» **Your goal**
Set down every entry again, exactly as it appears.

--- Data for this exercise ---

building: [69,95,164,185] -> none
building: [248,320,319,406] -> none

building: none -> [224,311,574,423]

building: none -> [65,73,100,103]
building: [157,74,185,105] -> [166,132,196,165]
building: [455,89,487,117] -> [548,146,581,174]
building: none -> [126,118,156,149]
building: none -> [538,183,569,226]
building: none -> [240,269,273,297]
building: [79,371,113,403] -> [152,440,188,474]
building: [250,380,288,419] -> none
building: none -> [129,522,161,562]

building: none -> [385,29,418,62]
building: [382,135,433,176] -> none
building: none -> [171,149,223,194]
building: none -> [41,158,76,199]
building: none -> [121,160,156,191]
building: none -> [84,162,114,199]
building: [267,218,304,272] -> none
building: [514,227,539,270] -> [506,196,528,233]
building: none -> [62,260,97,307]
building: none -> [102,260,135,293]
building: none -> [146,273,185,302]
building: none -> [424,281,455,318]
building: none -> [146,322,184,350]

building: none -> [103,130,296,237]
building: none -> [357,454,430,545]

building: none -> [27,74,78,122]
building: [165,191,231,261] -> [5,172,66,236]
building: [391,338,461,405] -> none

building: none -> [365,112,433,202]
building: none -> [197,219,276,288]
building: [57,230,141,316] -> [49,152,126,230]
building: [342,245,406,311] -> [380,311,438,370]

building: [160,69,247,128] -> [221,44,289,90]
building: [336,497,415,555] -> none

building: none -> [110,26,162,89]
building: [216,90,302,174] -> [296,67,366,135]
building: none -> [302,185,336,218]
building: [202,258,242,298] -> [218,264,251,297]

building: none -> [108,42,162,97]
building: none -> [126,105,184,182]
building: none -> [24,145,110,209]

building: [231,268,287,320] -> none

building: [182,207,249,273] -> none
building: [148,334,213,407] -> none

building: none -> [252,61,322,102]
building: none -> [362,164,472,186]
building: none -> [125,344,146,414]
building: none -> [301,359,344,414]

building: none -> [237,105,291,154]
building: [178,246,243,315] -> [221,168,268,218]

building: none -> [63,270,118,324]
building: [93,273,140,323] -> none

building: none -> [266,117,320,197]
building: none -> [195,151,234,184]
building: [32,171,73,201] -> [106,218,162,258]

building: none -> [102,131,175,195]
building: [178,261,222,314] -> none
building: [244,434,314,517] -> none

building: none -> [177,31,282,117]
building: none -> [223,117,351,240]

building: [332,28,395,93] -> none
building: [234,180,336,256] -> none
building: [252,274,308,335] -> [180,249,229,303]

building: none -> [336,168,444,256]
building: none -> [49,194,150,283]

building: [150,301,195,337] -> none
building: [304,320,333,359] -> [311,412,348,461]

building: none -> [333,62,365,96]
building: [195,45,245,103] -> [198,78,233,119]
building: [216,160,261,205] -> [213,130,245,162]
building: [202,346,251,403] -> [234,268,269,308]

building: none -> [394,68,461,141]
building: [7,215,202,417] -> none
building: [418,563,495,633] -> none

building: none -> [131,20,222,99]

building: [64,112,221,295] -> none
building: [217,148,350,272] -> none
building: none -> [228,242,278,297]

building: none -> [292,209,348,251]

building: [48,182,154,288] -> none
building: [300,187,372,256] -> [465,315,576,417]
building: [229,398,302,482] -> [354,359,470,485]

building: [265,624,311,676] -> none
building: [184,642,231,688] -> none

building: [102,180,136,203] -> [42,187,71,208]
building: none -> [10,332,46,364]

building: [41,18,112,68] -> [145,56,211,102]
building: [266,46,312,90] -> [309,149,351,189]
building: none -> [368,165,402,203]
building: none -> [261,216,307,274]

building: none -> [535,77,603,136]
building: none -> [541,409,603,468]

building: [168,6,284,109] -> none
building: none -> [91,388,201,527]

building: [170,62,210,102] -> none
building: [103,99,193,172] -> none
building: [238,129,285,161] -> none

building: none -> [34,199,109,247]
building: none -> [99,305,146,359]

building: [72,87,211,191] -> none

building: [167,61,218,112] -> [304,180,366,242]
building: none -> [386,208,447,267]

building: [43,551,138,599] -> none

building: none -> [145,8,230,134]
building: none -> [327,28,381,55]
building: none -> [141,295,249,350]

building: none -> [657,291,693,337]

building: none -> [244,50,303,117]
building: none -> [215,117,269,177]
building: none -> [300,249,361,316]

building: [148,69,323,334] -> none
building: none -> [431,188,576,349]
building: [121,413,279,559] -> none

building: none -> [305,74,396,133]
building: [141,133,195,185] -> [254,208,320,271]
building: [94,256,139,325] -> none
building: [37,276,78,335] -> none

---

» **Response box**
building: [69,95,164,185] -> none
building: [248,320,319,406] -> none

building: none -> [224,311,574,423]

building: none -> [65,73,100,103]
building: [157,74,185,105] -> [166,132,196,165]
building: [455,89,487,117] -> [548,146,581,174]
building: none -> [126,118,156,149]
building: none -> [538,183,569,226]
building: none -> [240,269,273,297]
building: [79,371,113,403] -> [152,440,188,474]
building: [250,380,288,419] -> none
building: none -> [129,522,161,562]

building: none -> [385,29,418,62]
building: [382,135,433,176] -> none
building: none -> [171,149,223,194]
building: none -> [41,158,76,199]
building: none -> [121,160,156,191]
building: none -> [84,162,114,199]
building: [267,218,304,272] -> none
building: [514,227,539,270] -> [506,196,528,233]
building: none -> [62,260,97,307]
building: none -> [102,260,135,293]
building: none -> [146,273,185,302]
building: none -> [424,281,455,318]
building: none -> [146,322,184,350]

building: none -> [103,130,296,237]
building: none -> [357,454,430,545]

building: none -> [27,74,78,122]
building: [165,191,231,261] -> [5,172,66,236]
building: [391,338,461,405] -> none

building: none -> [365,112,433,202]
building: none -> [197,219,276,288]
building: [57,230,141,316] -> [49,152,126,230]
building: [342,245,406,311] -> [380,311,438,370]

building: [160,69,247,128] -> [221,44,289,90]
building: [336,497,415,555] -> none

building: none -> [110,26,162,89]
building: [216,90,302,174] -> [296,67,366,135]
building: none -> [302,185,336,218]
building: [202,258,242,298] -> [218,264,251,297]

building: none -> [108,42,162,97]
building: none -> [126,105,184,182]
building: none -> [24,145,110,209]

building: [231,268,287,320] -> none

building: [182,207,249,273] -> none
building: [148,334,213,407] -> none

building: none -> [252,61,322,102]
building: none -> [362,164,472,186]
building: none -> [125,344,146,414]
building: none -> [301,359,344,414]

building: none -> [237,105,291,154]
building: [178,246,243,315] -> [221,168,268,218]

building: none -> [63,270,118,324]
building: [93,273,140,323] -> none

building: none -> [266,117,320,197]
building: none -> [195,151,234,184]
building: [32,171,73,201] -> [106,218,162,258]

building: none -> [102,131,175,195]
building: [178,261,222,314] -> none
building: [244,434,314,517] -> none

building: none -> [177,31,282,117]
building: none -> [223,117,351,240]

building: [332,28,395,93] -> none
building: [234,180,336,256] -> none
building: [252,274,308,335] -> [180,249,229,303]

building: none -> [336,168,444,256]
building: none -> [49,194,150,283]

building: [150,301,195,337] -> none
building: [304,320,333,359] -> [311,412,348,461]

building: none -> [333,62,365,96]
building: [195,45,245,103] -> [198,78,233,119]
building: [216,160,261,205] -> [213,130,245,162]
building: [202,346,251,403] -> [234,268,269,308]

building: none -> [394,68,461,141]
building: [7,215,202,417] -> none
building: [418,563,495,633] -> none

building: none -> [131,20,222,99]

building: [64,112,221,295] -> none
building: [217,148,350,272] -> none
building: none -> [228,242,278,297]

building: none -> [292,209,348,251]

building: [48,182,154,288] -> none
building: [300,187,372,256] -> [465,315,576,417]
building: [229,398,302,482] -> [354,359,470,485]

building: [265,624,311,676] -> none
building: [184,642,231,688] -> none

building: [102,180,136,203] -> [42,187,71,208]
building: none -> [10,332,46,364]

building: [41,18,112,68] -> [145,56,211,102]
building: [266,46,312,90] -> [309,149,351,189]
building: none -> [368,165,402,203]
building: none -> [261,216,307,274]

building: none -> [535,77,603,136]
building: none -> [541,409,603,468]

building: [168,6,284,109] -> none
building: none -> [91,388,201,527]

building: [170,62,210,102] -> none
building: [103,99,193,172] -> none
building: [238,129,285,161] -> none

building: none -> [34,199,109,247]
building: none -> [99,305,146,359]

building: [72,87,211,191] -> none

building: [167,61,218,112] -> [304,180,366,242]
building: none -> [386,208,447,267]

building: [43,551,138,599] -> none

building: none -> [145,8,230,134]
building: none -> [327,28,381,55]
building: none -> [141,295,249,350]

building: none -> [657,291,693,337]

building: none -> [244,50,303,117]
building: none -> [215,117,269,177]
building: none -> [300,249,361,316]

building: [148,69,323,334] -> none
building: none -> [431,188,576,349]
building: [121,413,279,559] -> none

building: none -> [305,74,396,133]
building: [141,133,195,185] -> [254,208,320,271]
building: [94,256,139,325] -> none
building: [37,276,78,335] -> none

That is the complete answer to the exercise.